_Dataset section:_

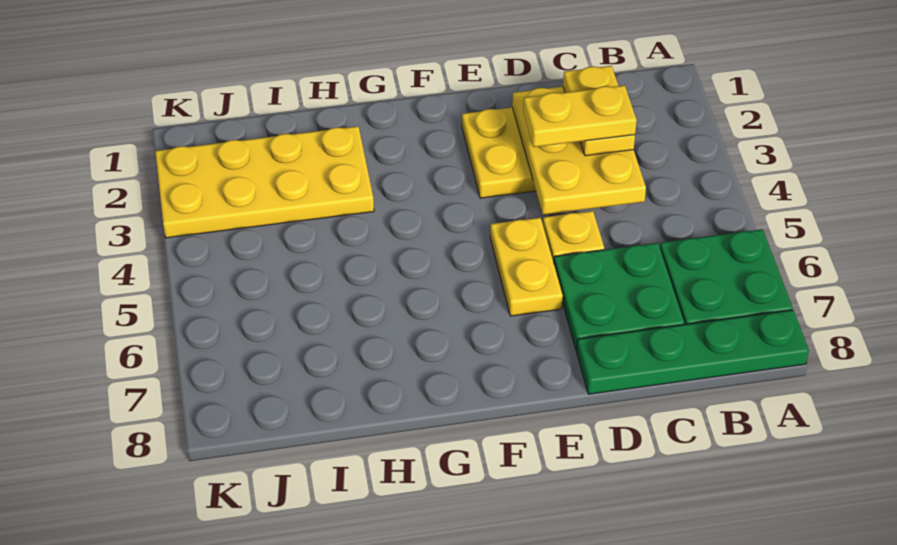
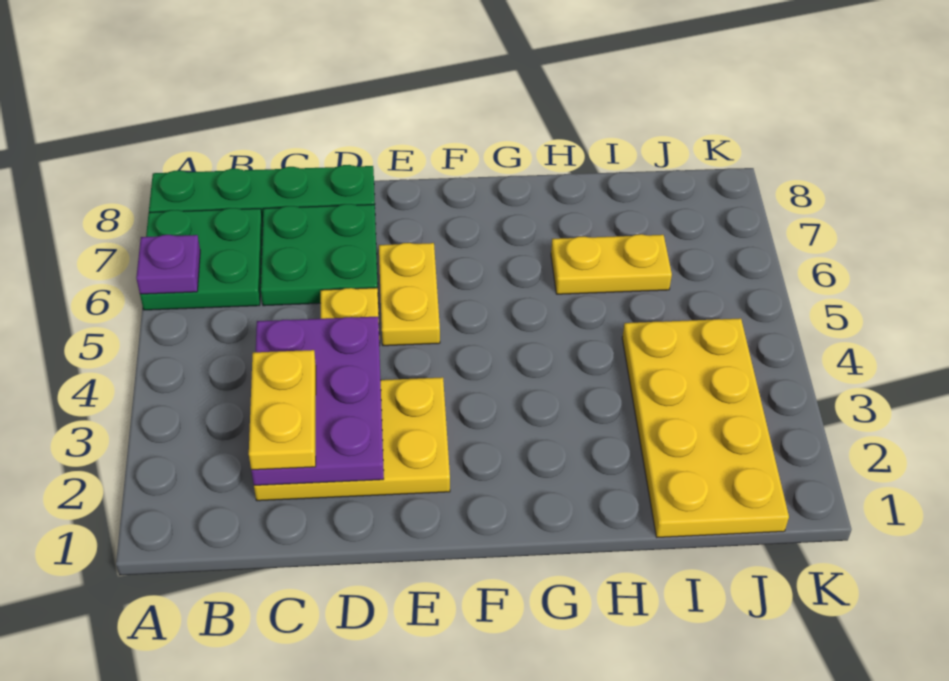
none -> purple plate A6 level 2
yellow plate C2:D4 level 2 -> purple plate C2:D4 level 2
yellow plate C3:D3 level 4 -> yellow plate H6:I6 level 1
yellow plate H2:K3 level 1 -> yellow plate I1:J4 level 1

_Task objective:_
Print again the material above, limited to the lines from the one holding "yellow plate C2:D4" through the last, inclusive.

_Response:_
yellow plate C2:D4 level 2 -> purple plate C2:D4 level 2
yellow plate C3:D3 level 4 -> yellow plate H6:I6 level 1
yellow plate H2:K3 level 1 -> yellow plate I1:J4 level 1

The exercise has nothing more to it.